**ACTIVITY**: Tell how many lines of the entries below include the string "FILT". Respond with the number alone.

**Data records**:
+++++
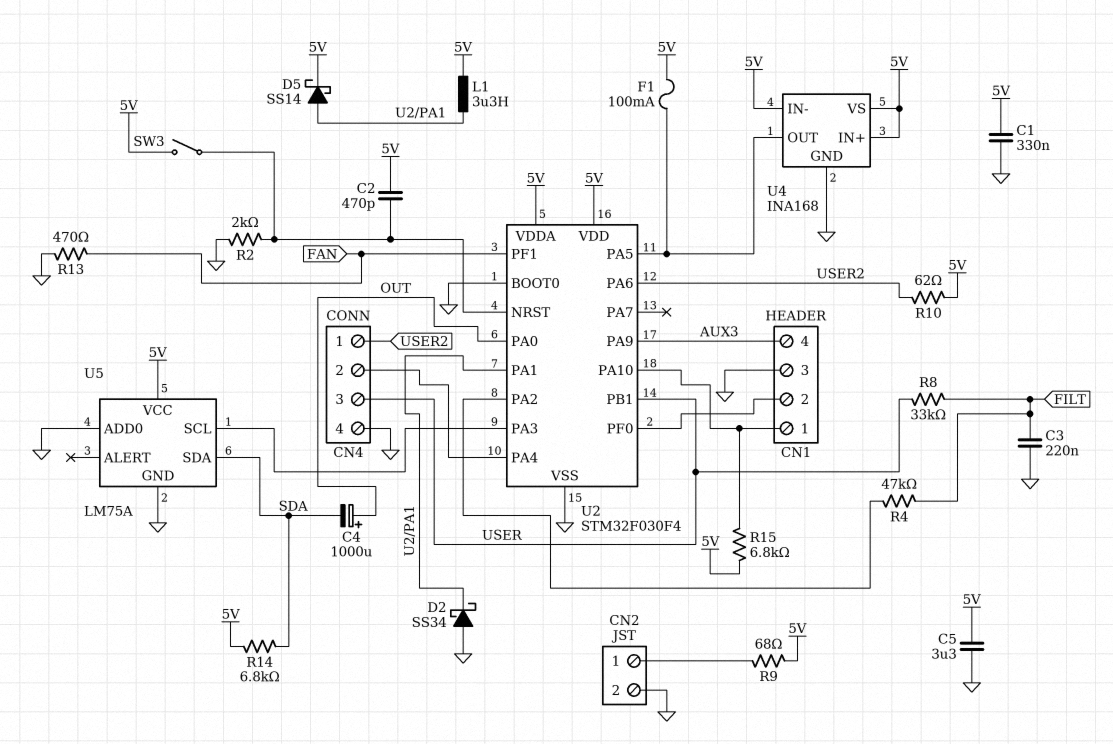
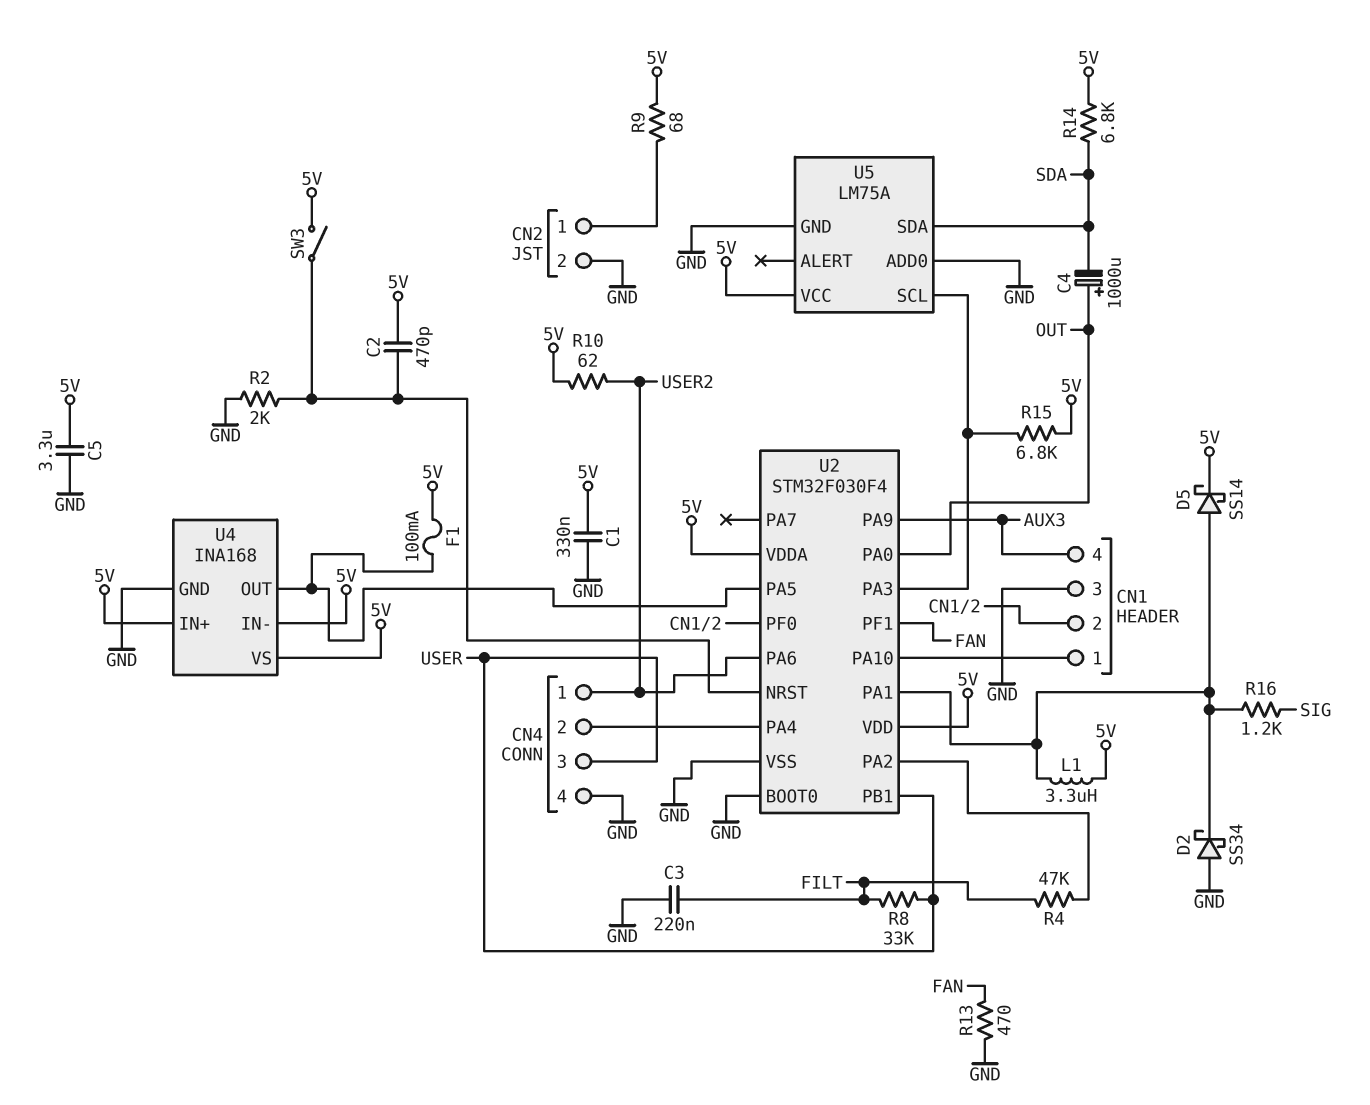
R15: 6.8k (5V, CN1/1) -> 6.8k (5V, U2/PA3)
R16: none -> 1.2k (SIG, U2/PA1)

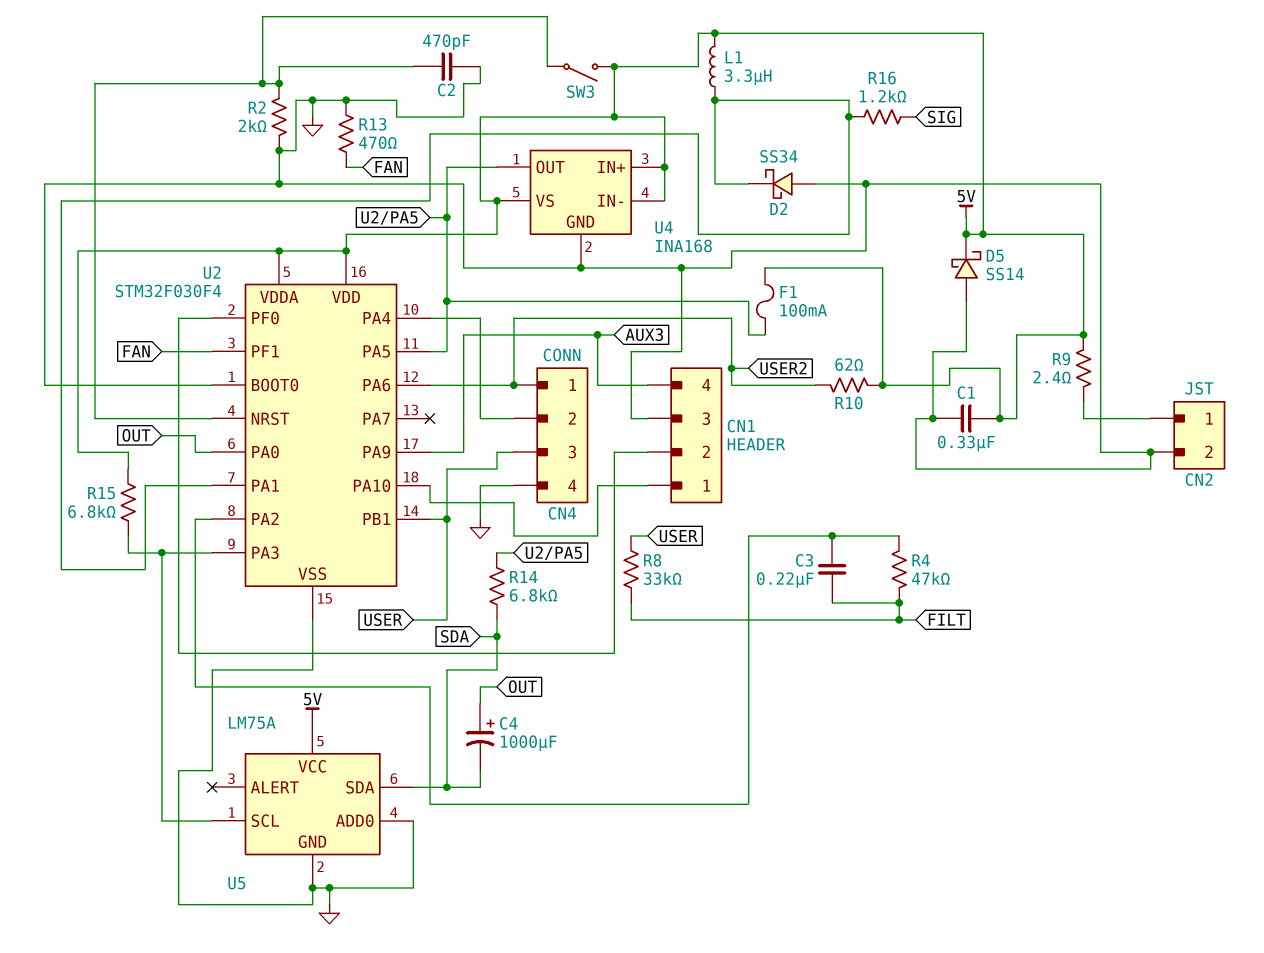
C2: 470pF (5V, U2/NRST) -> 470pF (GND, U2/NRST)
C3: 220nF (FILT, GND) -> 220nF (FILT, U2/PA2)
C5: 3.3uF (5V, GND) -> none
D5: schottky SS14 (A U2/PA1, K 5V) -> schottky SS14 (A GND, K 5V)
R9: 68 (5V, CN2/1) -> 2.4 (5V, CN2/1)
R14: 6.8k (5V, SDA) -> 6.8k (SDA, U2/PA5)

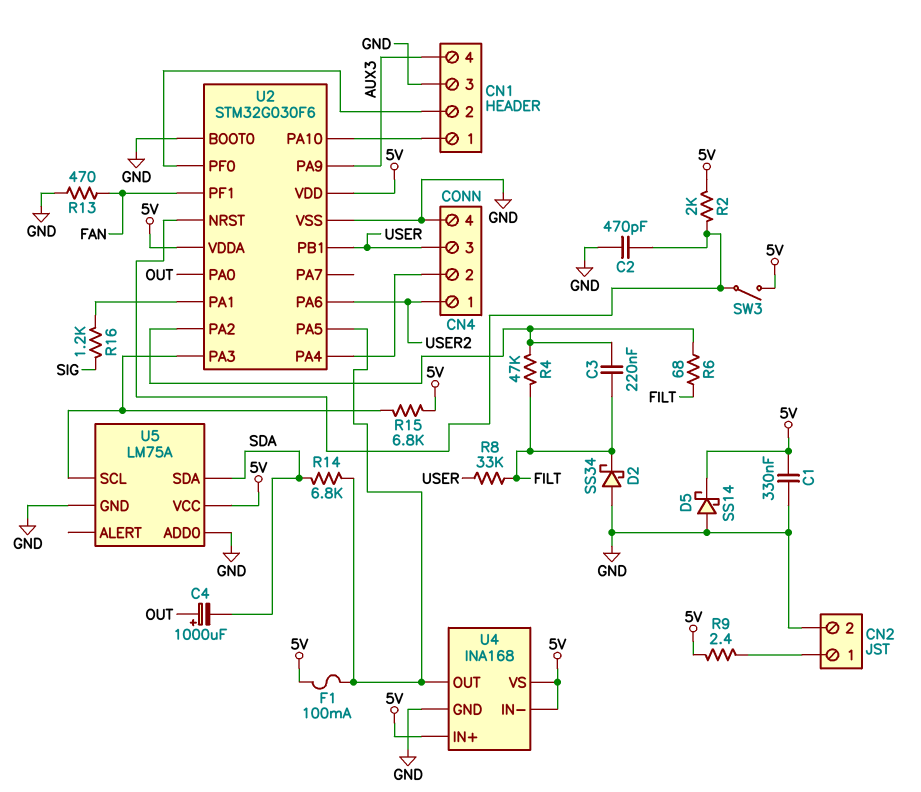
D2: schottky SS34 (A GND, K U2/PA1) -> schottky SS34 (A GND, K FILT)
L1: 3.3uH (5V, U2/PA1) -> none
R2: 2k (GND, U2/NRST) -> 2k (5V, U2/NRST)
R6: none -> 68 (FILT, U2/PA2)
R10: 62 (5V, USER2) -> none
U2: STM32F030F4 -> STM32G030F6

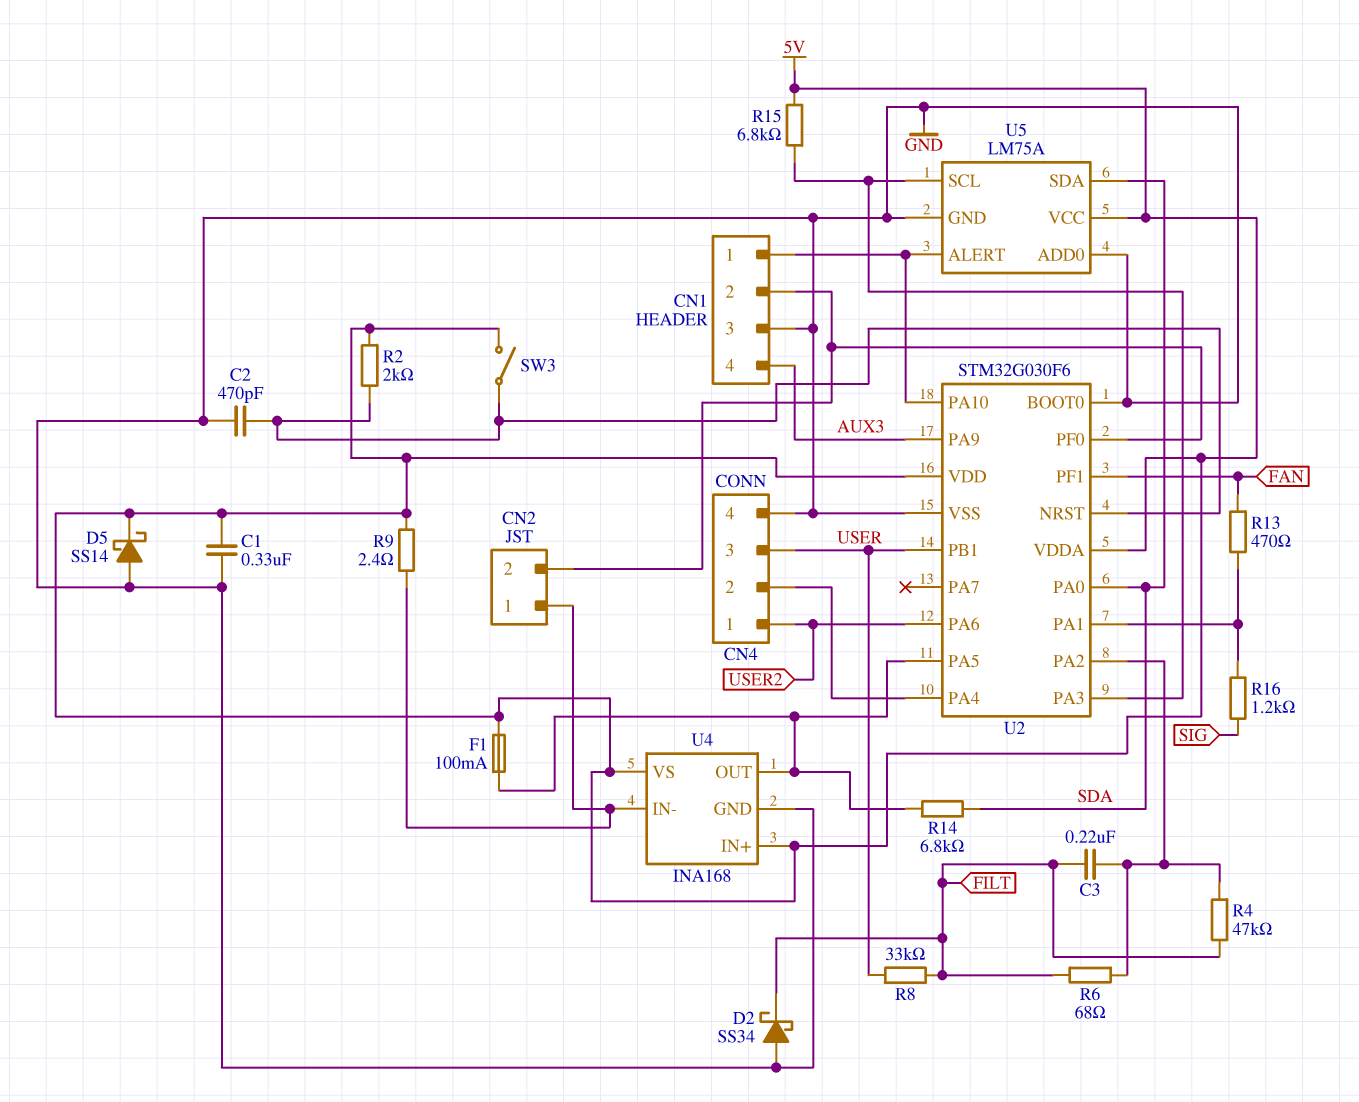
C4: 1000uF (plus OUT, minus SDA) -> none
CN2 pin 2: GND -> CN1/2
R13: 470 (FAN, GND) -> 470 (FAN, U2/PA1)
U2 pin PA0: OUT -> SDA
U4 pin IN-: 5V -> CN2/1
U5 pin ALERT: none -> CN1/1

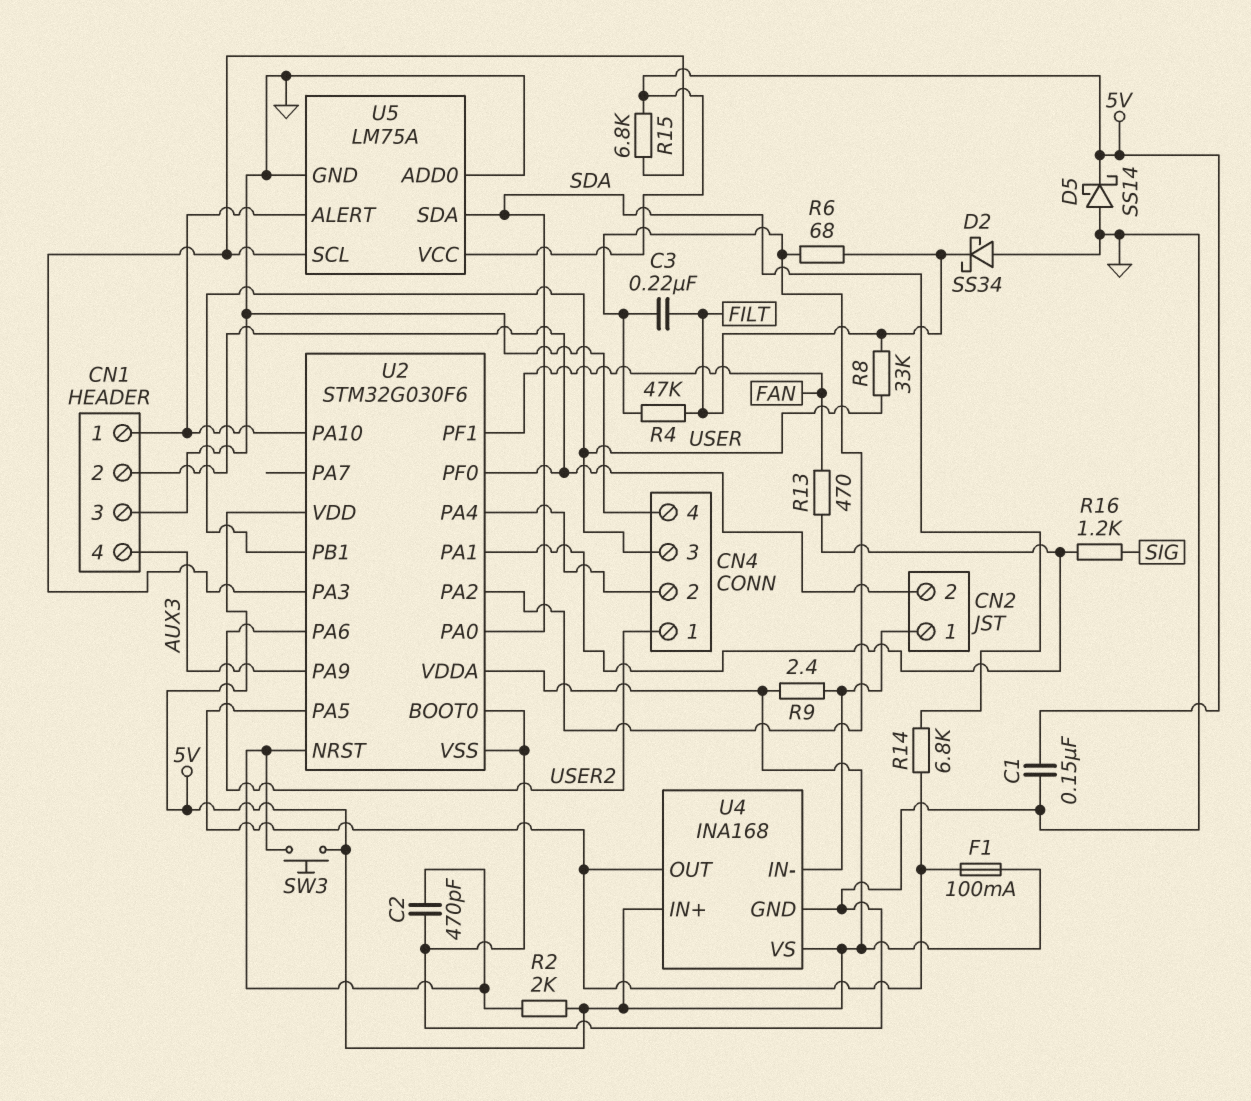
C1: 330nF (5V, GND) -> 150nF (5V, GND)
SW3: switch (5V, U2/NRST) -> button (5V, U2/NRST)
+++++
**EXERCISE OUTPUT**: 3